_REQUIRED ACTION_:
Pictures left aside, return the lines below exactly, from the one with "brown phone: 1 -> 0" to the end, including both ends.

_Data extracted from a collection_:
+++
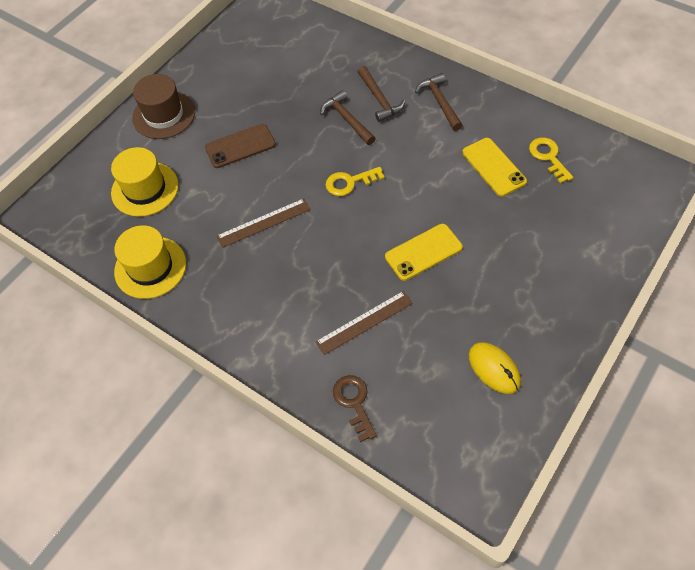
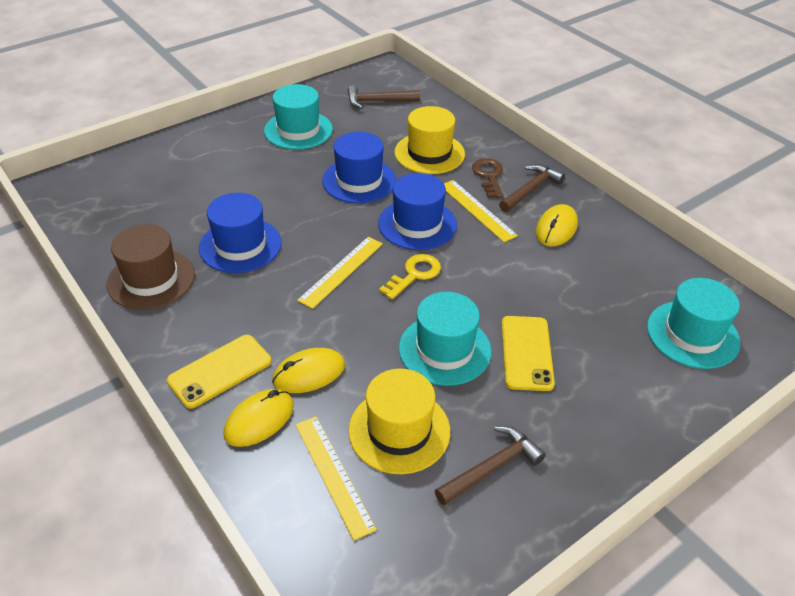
blue hat: 0 -> 3
brown phone: 1 -> 0
brown ruler: 2 -> 0
turquoise hat: 0 -> 3
yellow key: 2 -> 1
yellow mouse: 1 -> 3
yellow ruler: 0 -> 3

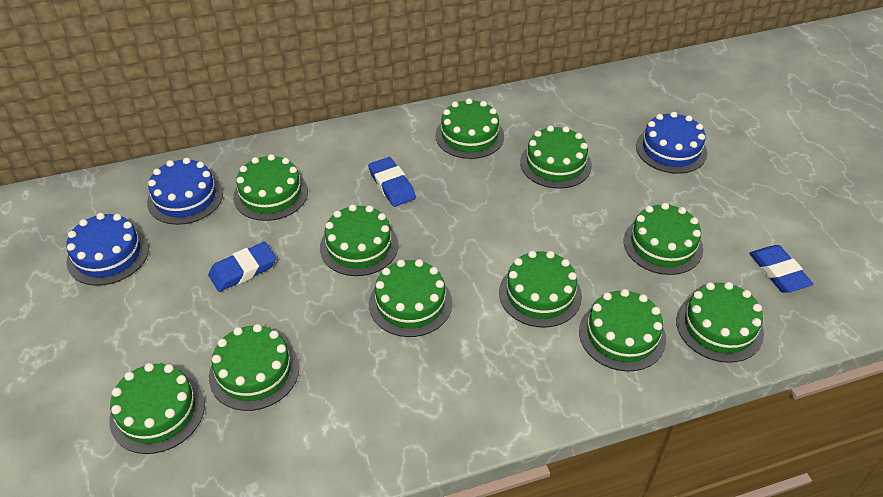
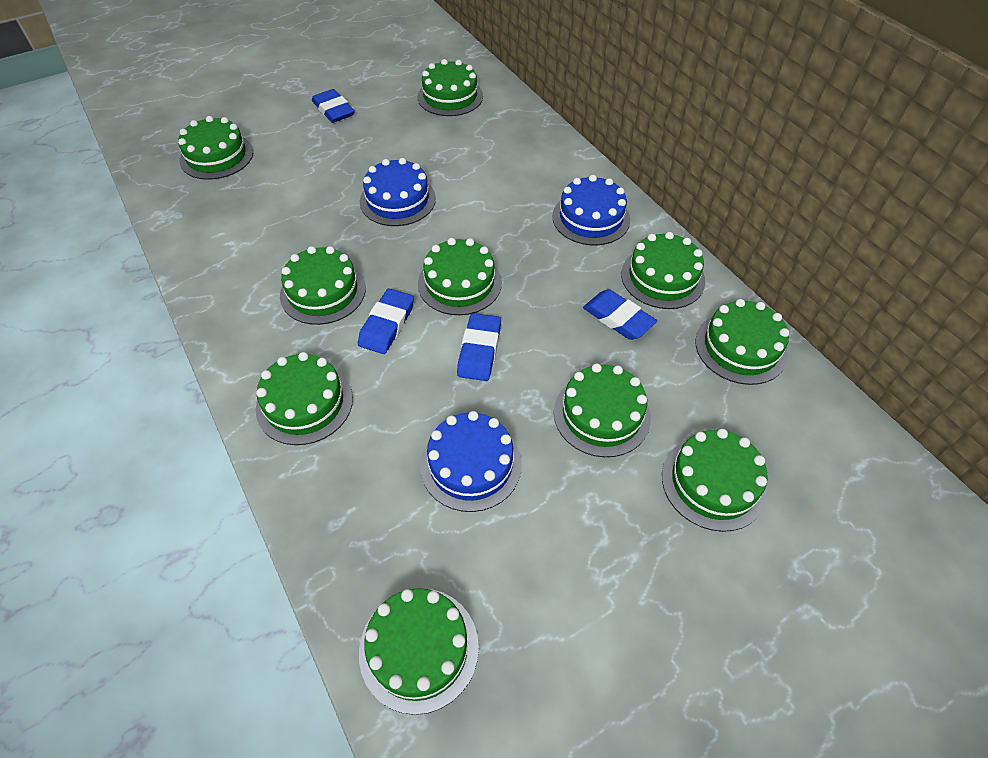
blue eraser: 3 -> 4
green cake: 11 -> 10

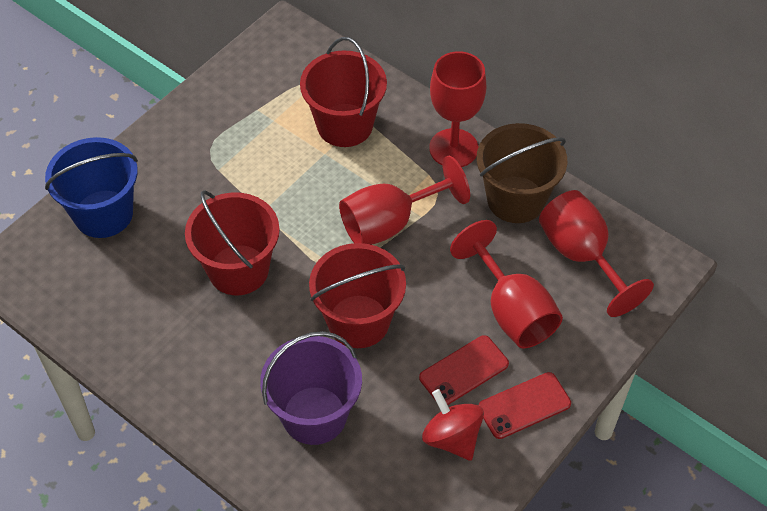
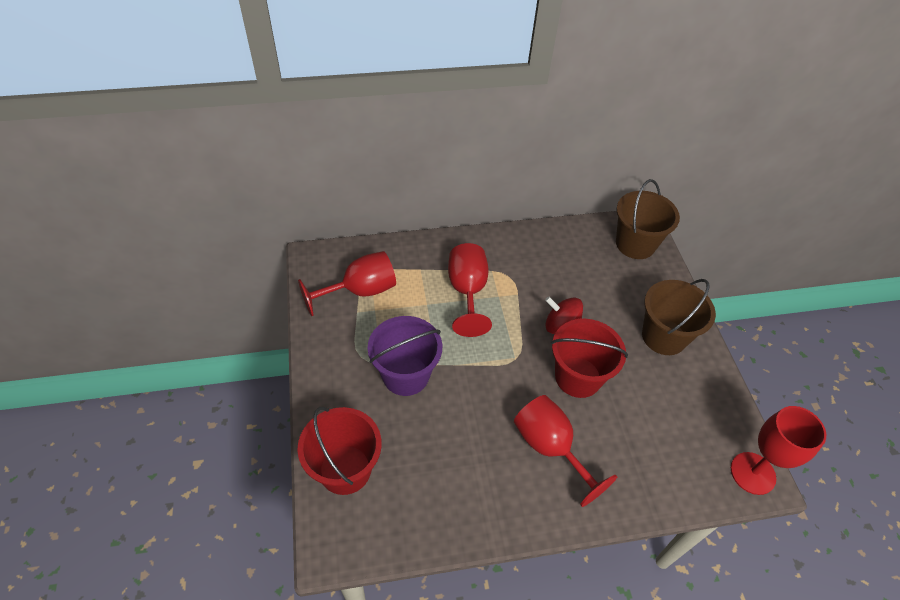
blue bucket: 1 -> 0
brown bucket: 1 -> 2
red bucket: 3 -> 2
red phone: 2 -> 0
+++
_PROBLEM SOLUTION_:
brown phone: 1 -> 0
brown ruler: 2 -> 0
turquoise hat: 0 -> 3
yellow key: 2 -> 1
yellow mouse: 1 -> 3
yellow ruler: 0 -> 3

blue eraser: 3 -> 4
green cake: 11 -> 10

blue bucket: 1 -> 0
brown bucket: 1 -> 2
red bucket: 3 -> 2
red phone: 2 -> 0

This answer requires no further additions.